ASSIGNMENT: Copy the records below word for word, from the first line through the line that contains "op=resize; was=orange-coloured_road_cone; in_first=528,284;", and leave out any pictures.

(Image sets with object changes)

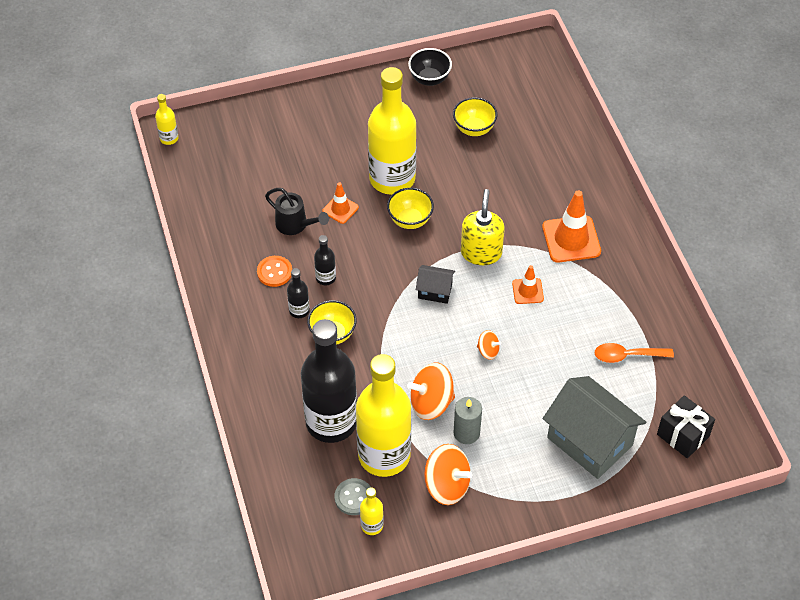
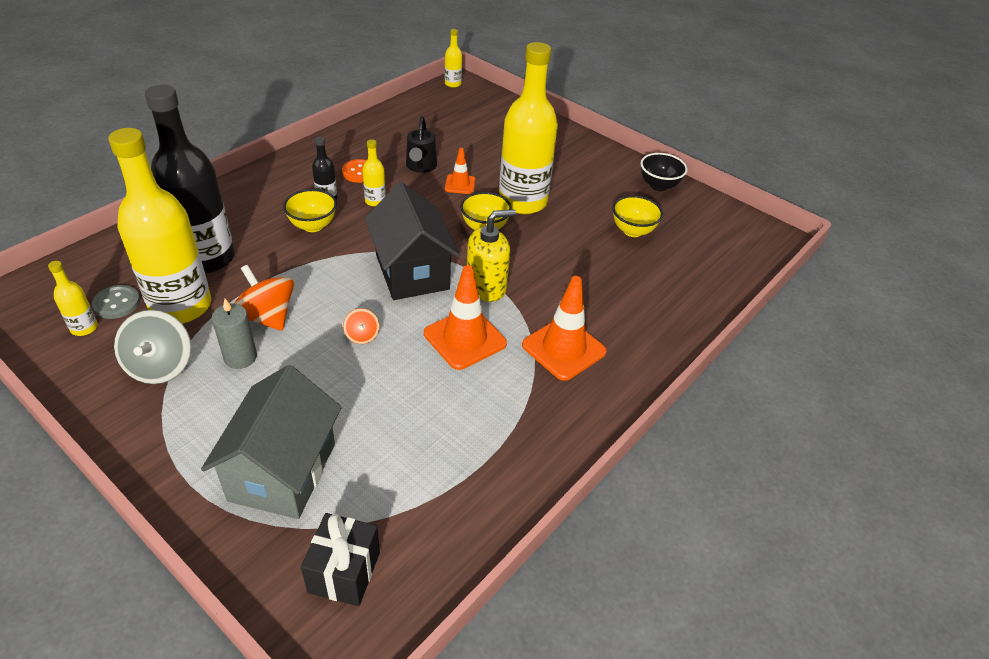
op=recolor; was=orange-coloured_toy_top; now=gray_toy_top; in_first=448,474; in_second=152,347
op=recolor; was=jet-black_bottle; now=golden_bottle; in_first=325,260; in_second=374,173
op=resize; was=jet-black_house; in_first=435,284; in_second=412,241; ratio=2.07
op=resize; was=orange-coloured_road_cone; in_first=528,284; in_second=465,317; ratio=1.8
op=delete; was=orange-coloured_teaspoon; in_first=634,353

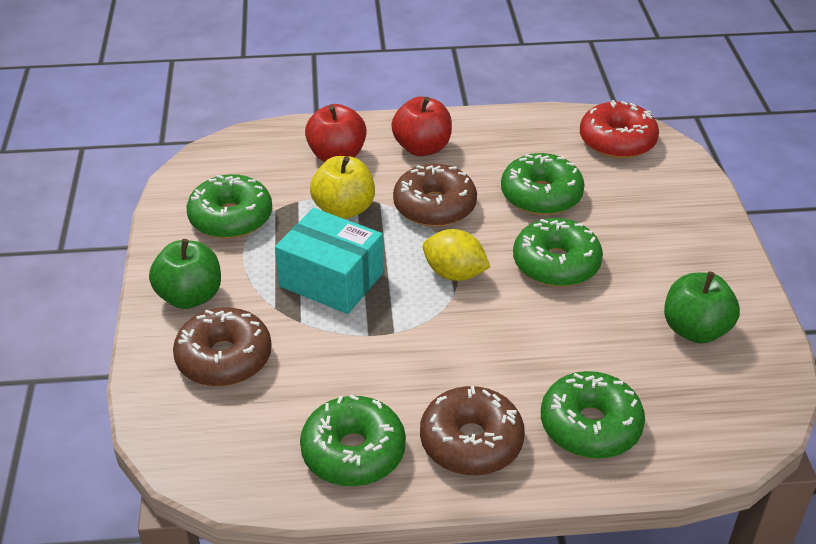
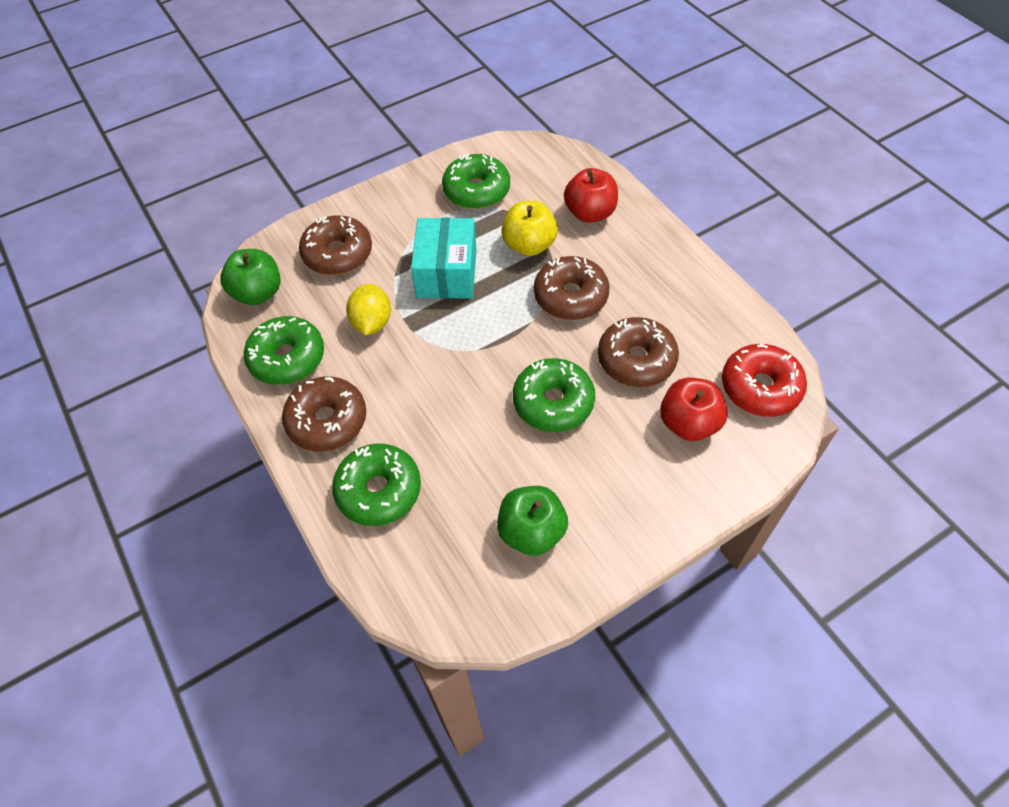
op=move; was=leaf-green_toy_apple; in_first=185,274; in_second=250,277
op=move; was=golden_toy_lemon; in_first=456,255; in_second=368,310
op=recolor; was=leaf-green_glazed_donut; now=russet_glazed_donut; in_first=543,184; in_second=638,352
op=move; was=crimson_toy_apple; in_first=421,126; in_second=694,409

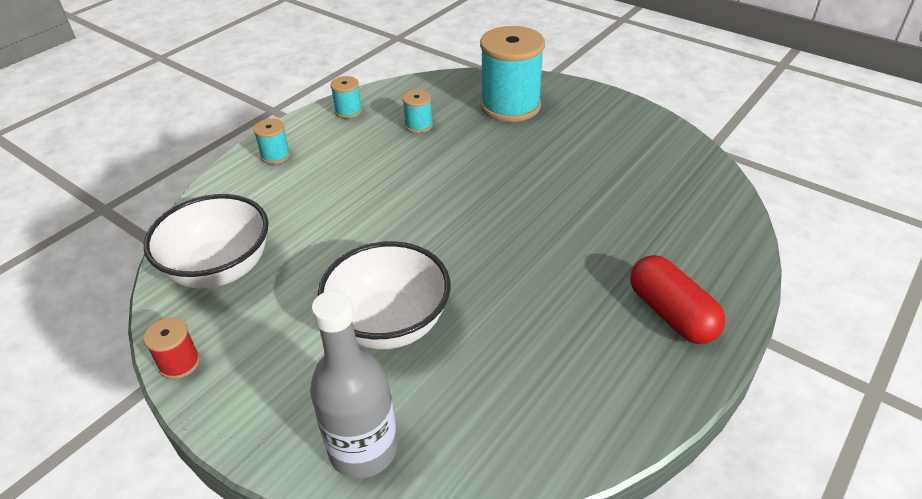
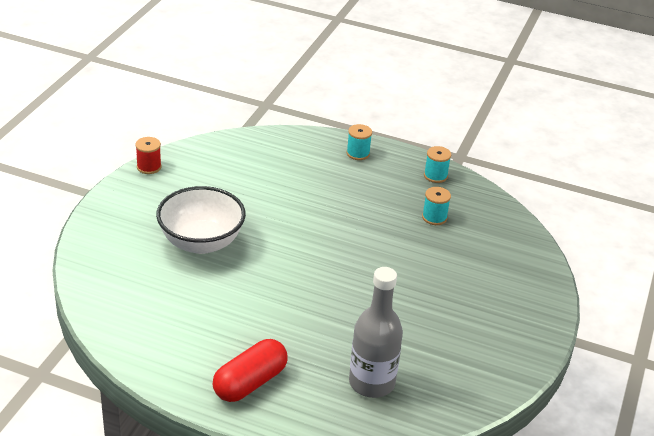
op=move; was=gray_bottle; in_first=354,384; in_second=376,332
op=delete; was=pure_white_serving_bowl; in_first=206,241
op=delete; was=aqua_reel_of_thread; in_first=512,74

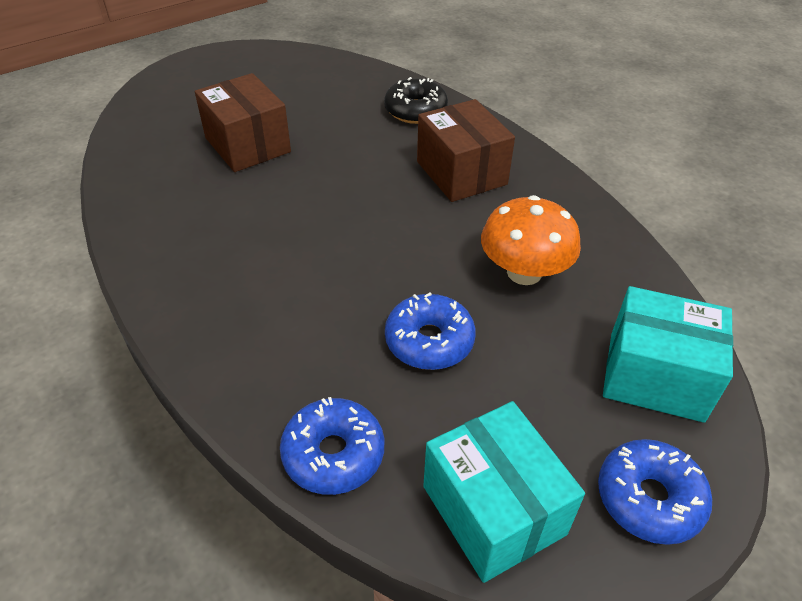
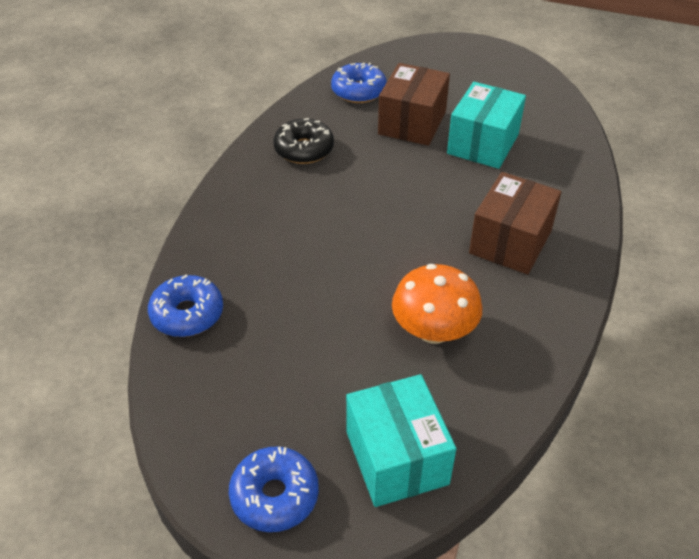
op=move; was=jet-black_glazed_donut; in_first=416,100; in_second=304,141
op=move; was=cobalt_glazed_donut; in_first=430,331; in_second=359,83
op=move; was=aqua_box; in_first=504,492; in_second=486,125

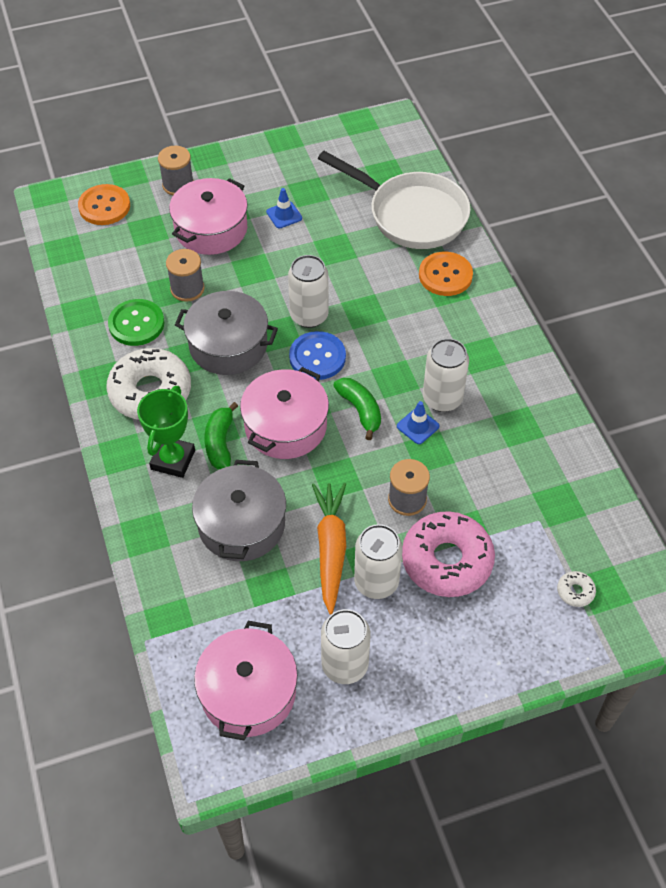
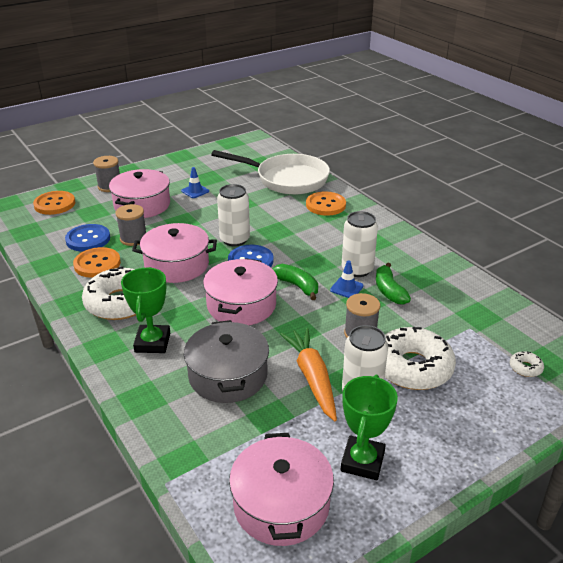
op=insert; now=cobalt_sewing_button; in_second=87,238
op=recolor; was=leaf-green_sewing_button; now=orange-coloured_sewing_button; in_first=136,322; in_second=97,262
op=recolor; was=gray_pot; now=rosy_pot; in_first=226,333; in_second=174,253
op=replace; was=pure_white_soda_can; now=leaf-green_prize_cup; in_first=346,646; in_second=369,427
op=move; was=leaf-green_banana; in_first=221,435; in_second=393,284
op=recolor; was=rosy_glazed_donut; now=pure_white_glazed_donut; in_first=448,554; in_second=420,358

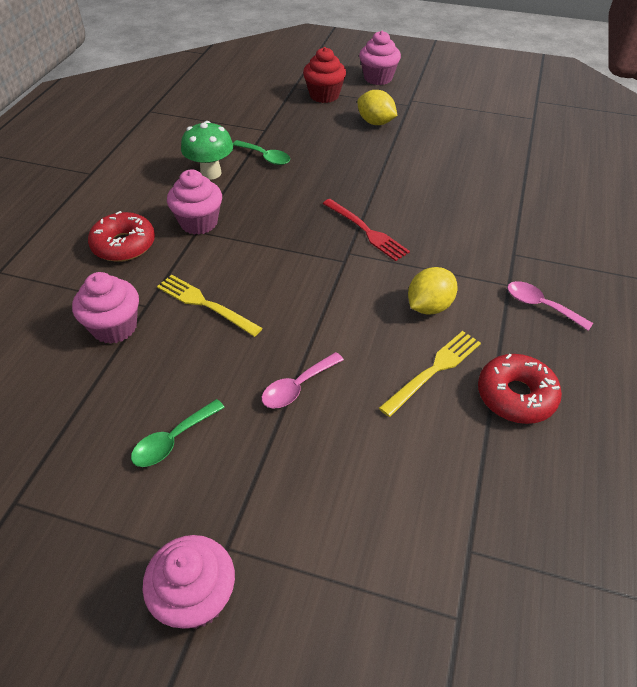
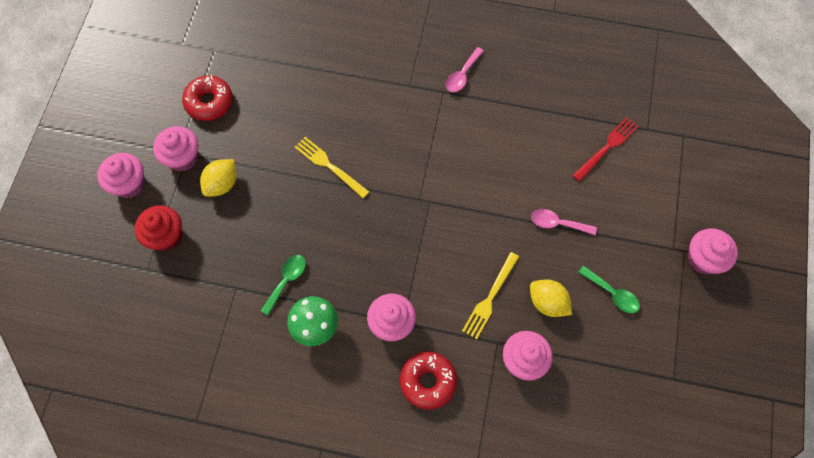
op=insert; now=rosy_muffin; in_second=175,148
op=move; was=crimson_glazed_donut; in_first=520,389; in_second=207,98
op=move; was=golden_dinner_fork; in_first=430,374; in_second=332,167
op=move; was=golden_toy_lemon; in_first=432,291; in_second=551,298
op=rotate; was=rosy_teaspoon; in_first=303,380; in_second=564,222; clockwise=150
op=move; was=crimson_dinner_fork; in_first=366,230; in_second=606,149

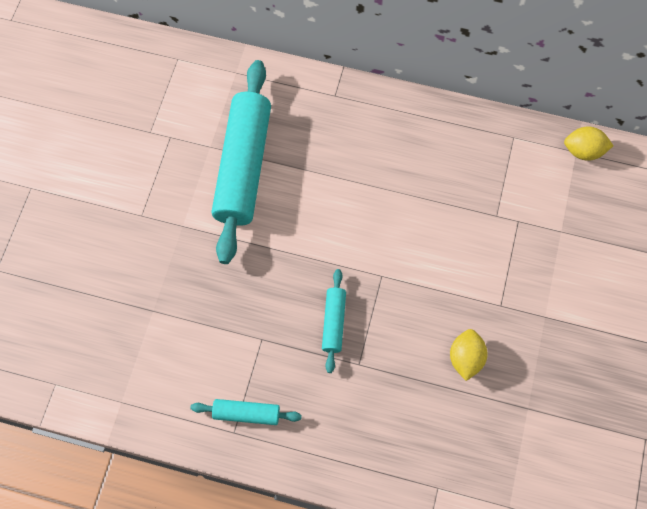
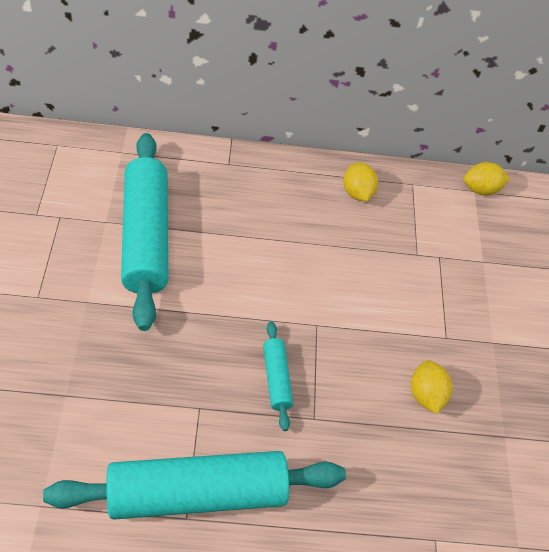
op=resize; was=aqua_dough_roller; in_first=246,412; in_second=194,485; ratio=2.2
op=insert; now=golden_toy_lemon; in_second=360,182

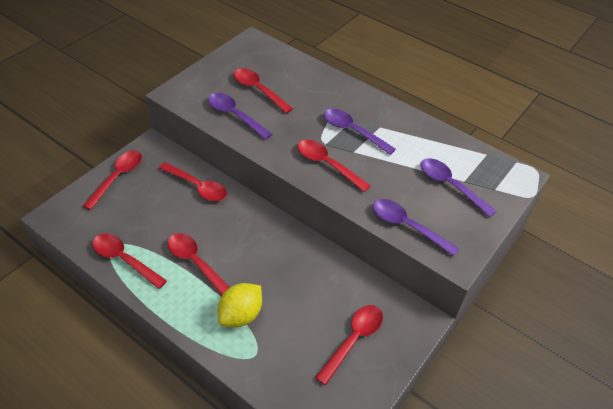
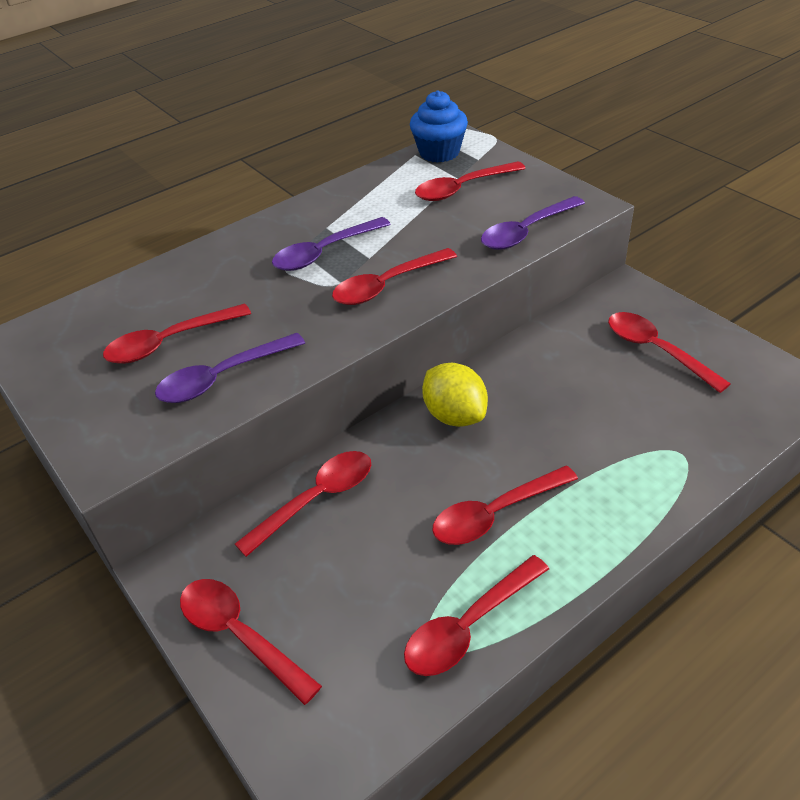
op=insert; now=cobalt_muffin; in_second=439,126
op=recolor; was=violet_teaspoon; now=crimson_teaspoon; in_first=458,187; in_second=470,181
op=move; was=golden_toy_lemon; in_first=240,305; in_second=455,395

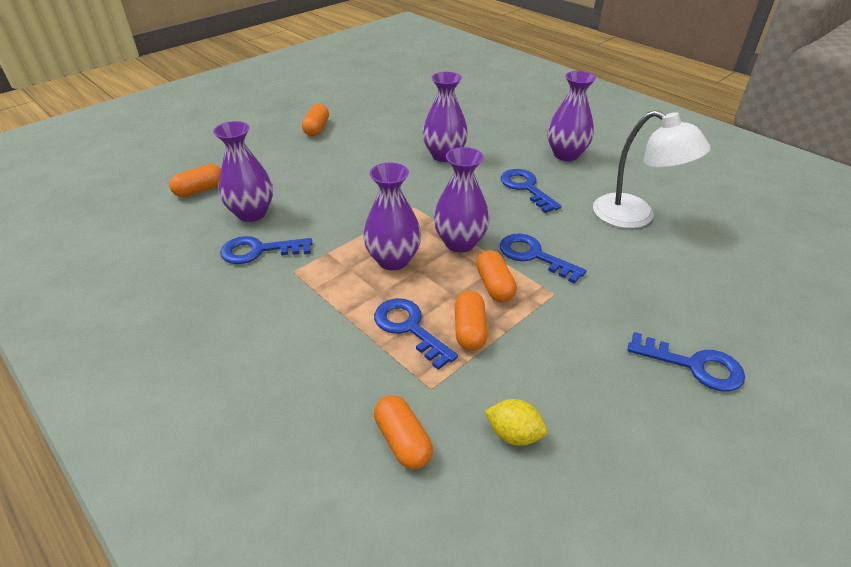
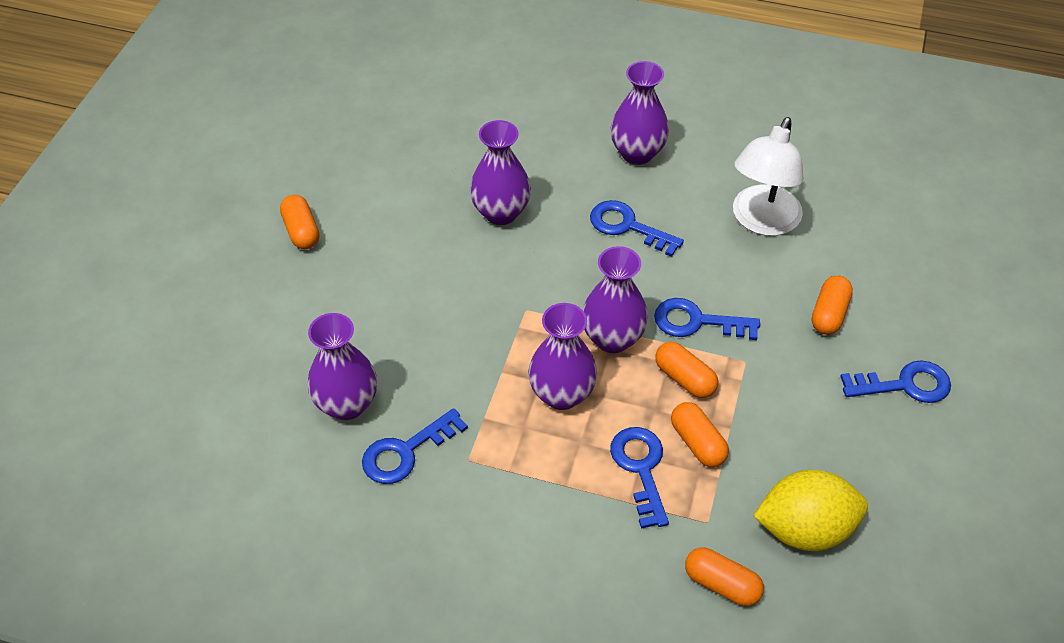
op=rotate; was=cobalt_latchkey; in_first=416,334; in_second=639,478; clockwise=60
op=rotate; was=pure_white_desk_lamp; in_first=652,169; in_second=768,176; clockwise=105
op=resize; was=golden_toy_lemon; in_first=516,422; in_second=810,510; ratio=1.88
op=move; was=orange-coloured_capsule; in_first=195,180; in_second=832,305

PROBLEM SOLUTION:
op=recolor; was=orange-coloured_toy_top; now=gray_toy_top; in_first=448,474; in_second=152,347
op=recolor; was=jet-black_bottle; now=golden_bottle; in_first=325,260; in_second=374,173
op=resize; was=jet-black_house; in_first=435,284; in_second=412,241; ratio=2.07
op=resize; was=orange-coloured_road_cone; in_first=528,284; in_second=465,317; ratio=1.8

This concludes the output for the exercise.